WHAT IS NEEDED – The answer must consist of every line from the data that holds the string "grey".

INFORMATION SUPPLIED –
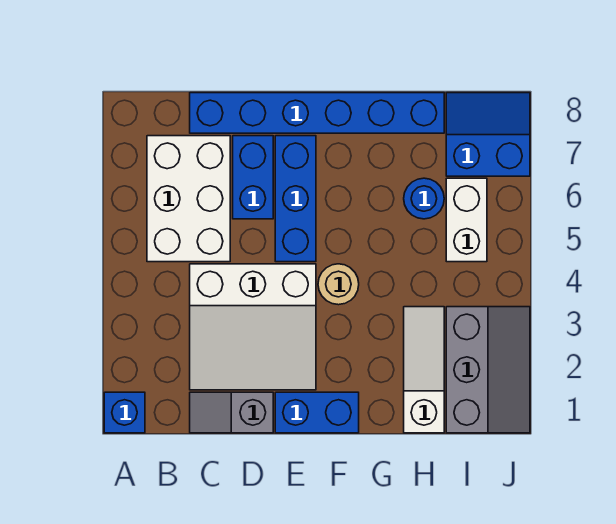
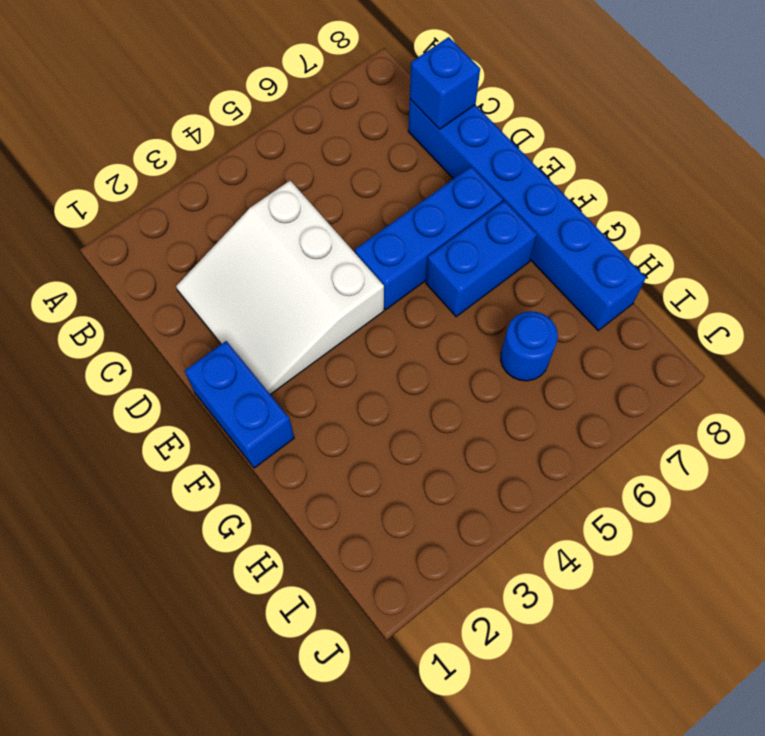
blue brick C8 level 2 -> blue brick A1 level 1
blue brick F6:F7 level 1 -> blue brick D6:D7 level 1
none -> white brick B5:C7 level 1
none -> grey slope C1:D1 level 1 top D
none -> tan round brick F4 level 1

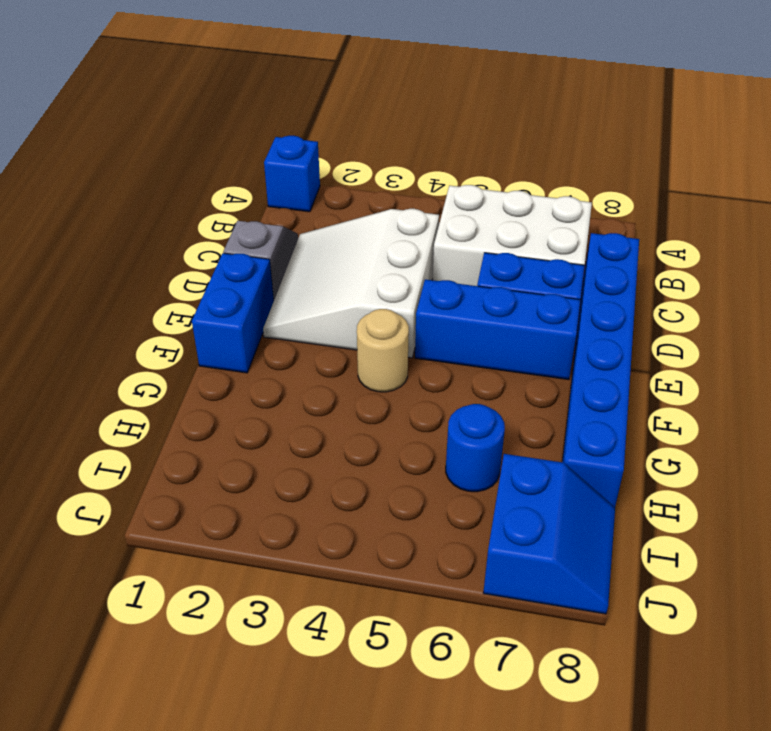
none -> white slope H1:H3 level 1 top 1
none -> grey slope I1:J3 level 1 top I
none -> white brick I5:I6 level 1

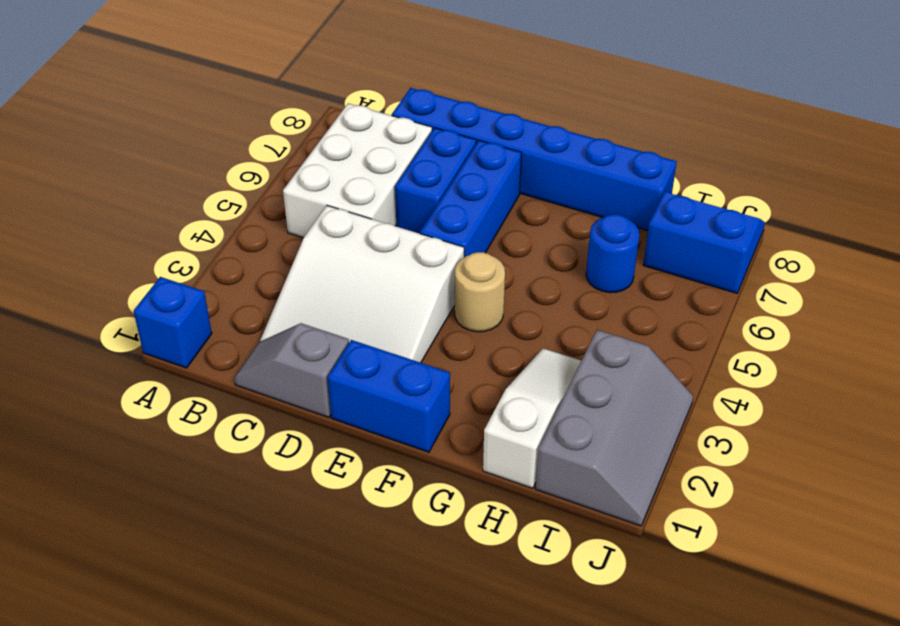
none -> white brick I5:I6 level 1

WRITTEN RESPONSE –
none -> grey slope C1:D1 level 1 top D
none -> grey slope I1:J3 level 1 top I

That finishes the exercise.